=== SOURCE RECORDS ===

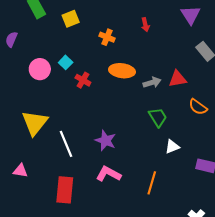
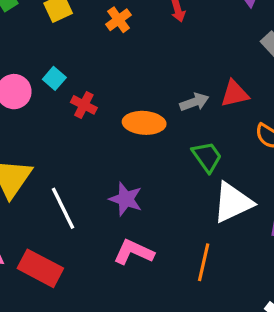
orange cross: (107, 37) -> (119, 20), moved, turned 35
orange ellipse: (122, 71) -> (144, 123), moved
white triangle: (172, 147) -> (233, 202), size x1.8
red rectangle: (65, 190) -> (40, 268), moved, turned -64

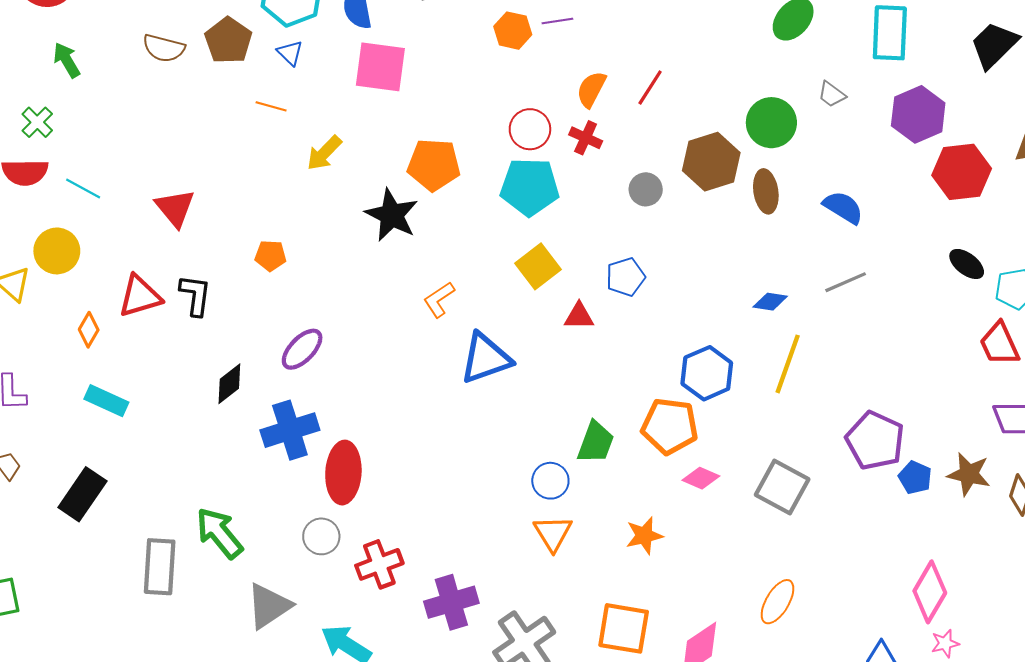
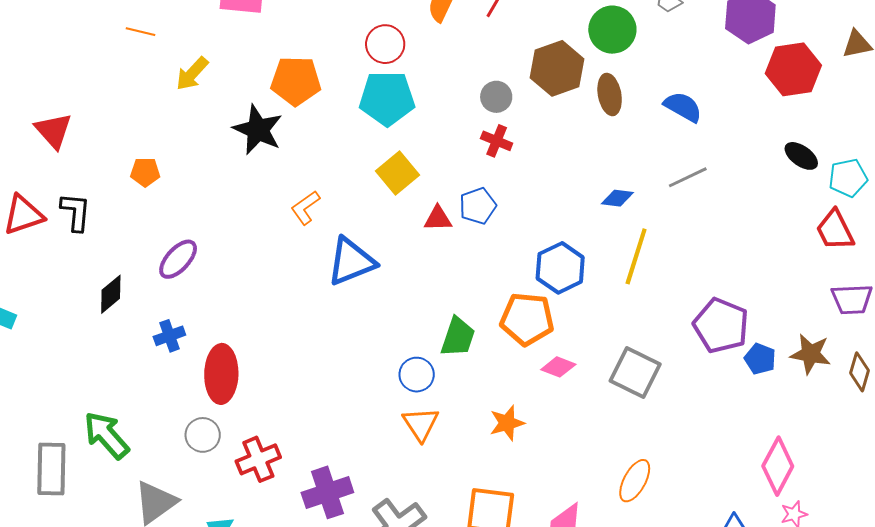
red cross: (586, 138) -> (497, 141), moved
blue pentagon: (625, 277) -> (478, 206), moved
blue cross: (290, 430) -> (169, 336), size x0.6

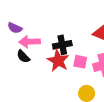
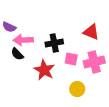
red star: (58, 61) -> (44, 70), moved

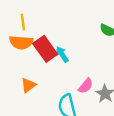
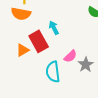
red rectangle: (45, 49) -> (39, 41), moved

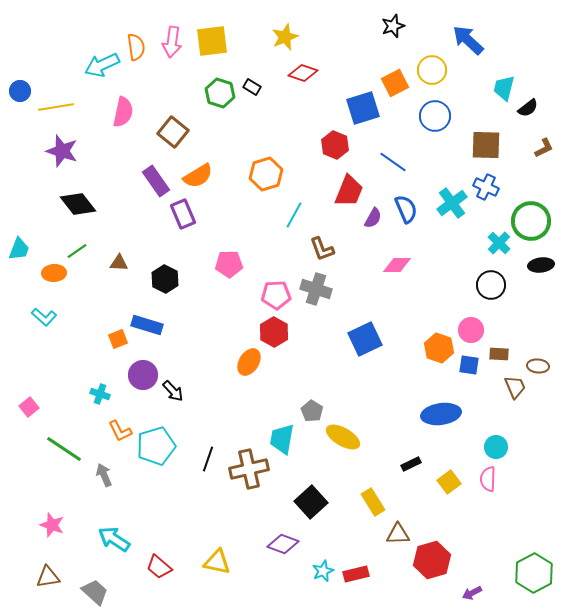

===

**EXERCISE:**
Output the listing above exactly, pictures omitted.

**FINISHED TASK:**
orange cross: (107, 37) -> (119, 20), moved, turned 35
orange ellipse: (122, 71) -> (144, 123), moved
white triangle: (172, 147) -> (233, 202), size x1.8
red rectangle: (65, 190) -> (40, 268), moved, turned -64

red cross: (586, 138) -> (497, 141), moved
blue pentagon: (625, 277) -> (478, 206), moved
blue cross: (290, 430) -> (169, 336), size x0.6

red star: (58, 61) -> (44, 70), moved

red rectangle: (45, 49) -> (39, 41), moved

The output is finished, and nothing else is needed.